(Data provided)

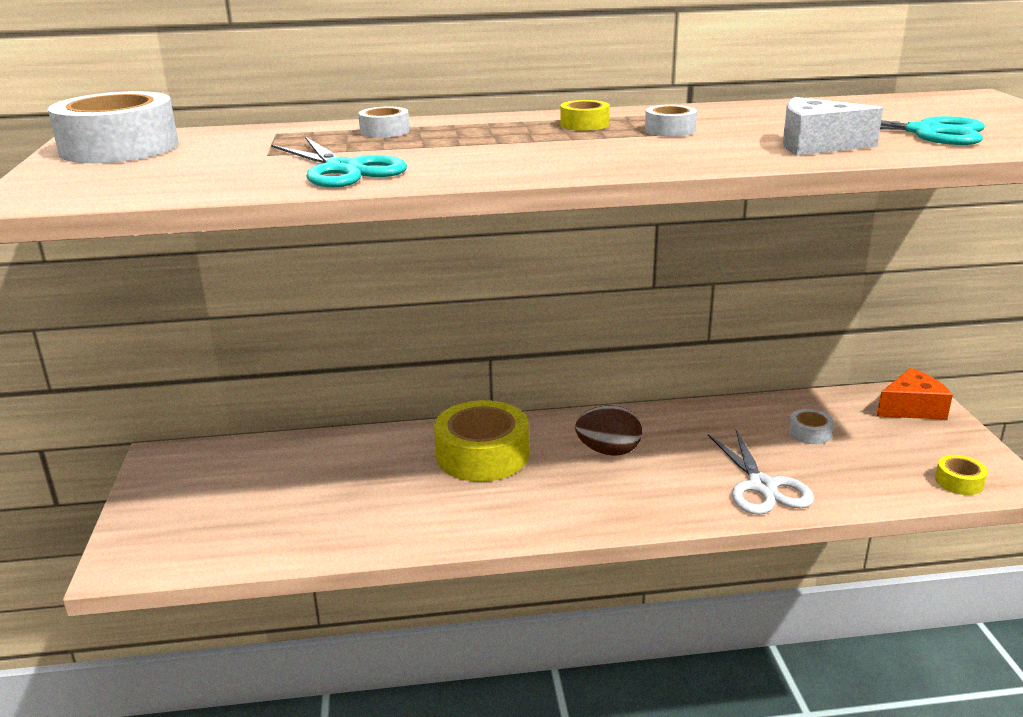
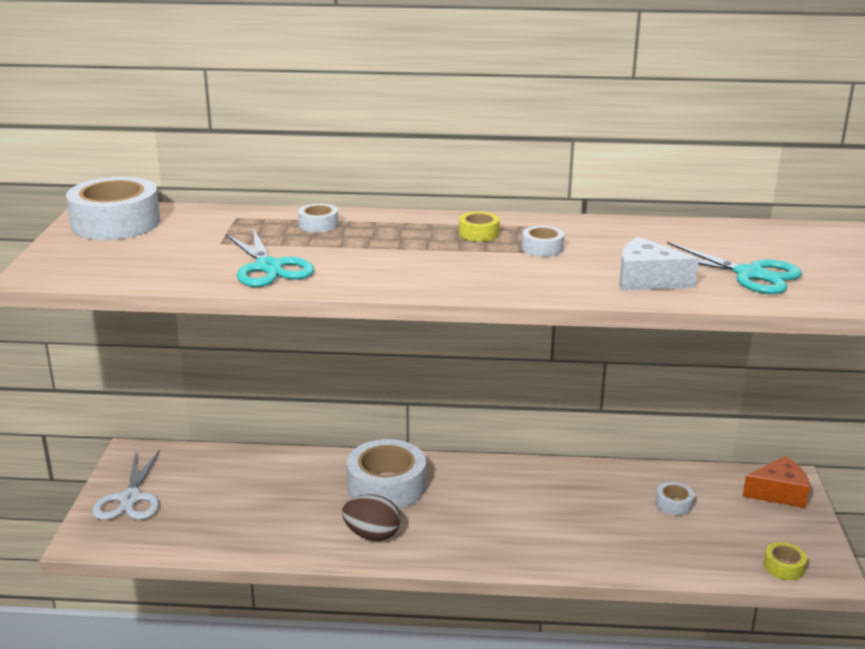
camera: 10 degrees right, 0 degrees up
(482, 455) = (386, 486): yellow tape -> white tape
(608, 451) = (492, 497): brown egg -> brown egg (372, 535)
(762, 486) = (609, 547): white scissors -> white scissors (130, 499)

(End Data provided)

Assignment
Each line of the listing above should be retyped exactly, with no pictures.

Written response
camera: 10 degrees right, 0 degrees up
(482, 455) = (386, 486): yellow tape -> white tape
(608, 451) = (492, 497): brown egg -> brown egg (372, 535)
(762, 486) = (609, 547): white scissors -> white scissors (130, 499)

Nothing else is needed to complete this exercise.